Read the data, and whenever a line holds the word "none", report that line.

+===+

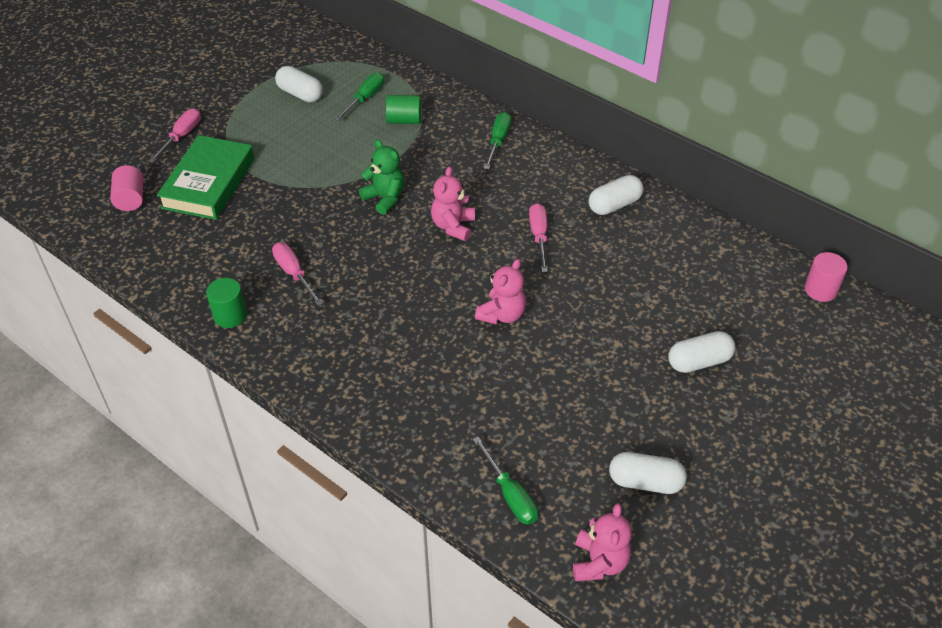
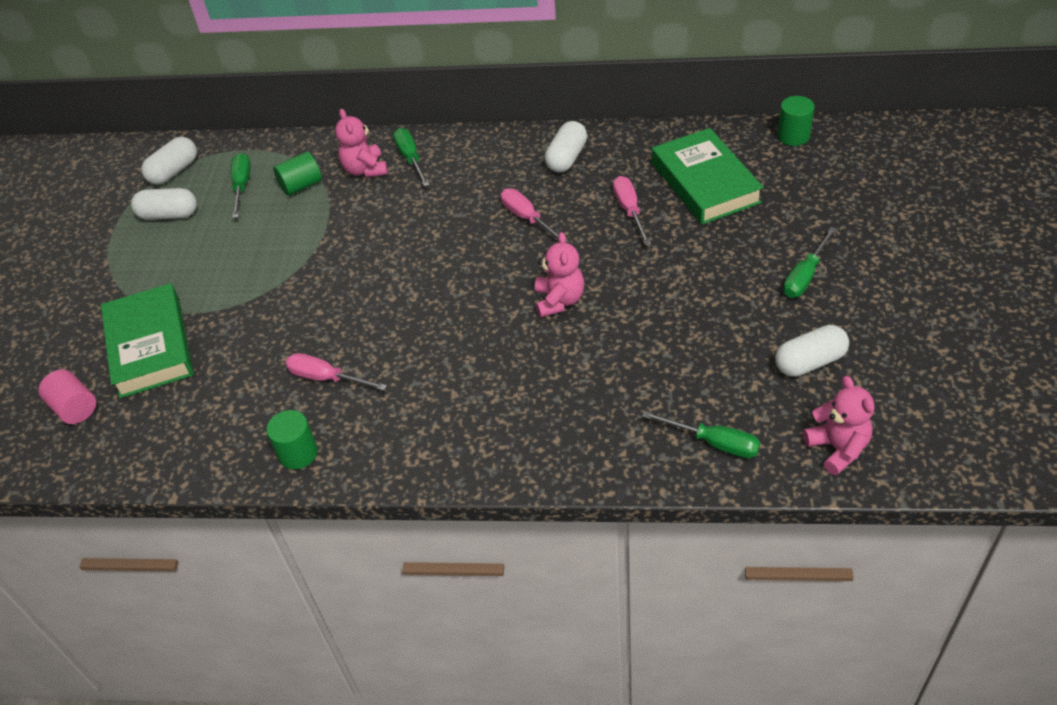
camera: 30 degrees left, 0 degrees up
(181, 136) = (74, 319): pink screwdriver -> pink screwdriver (629, 210)
(385, 198) = (350, 262): green teddy bear -> none
(453, 226) = (440, 252): pink teddy bear -> pink teddy bear (365, 170)
(699, 361) = (757, 243): white capsule -> white capsule (174, 171)
(705, 287) = (705, 182): none -> green book
(711, 411) = (805, 276): none -> green screwdriver
(820, 290) = (793, 136): pink cylinder -> green cylinder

+===+

ANSWER FOR THE TASK:
(385, 198) = (350, 262): green teddy bear -> none
(705, 287) = (705, 182): none -> green book
(711, 411) = (805, 276): none -> green screwdriver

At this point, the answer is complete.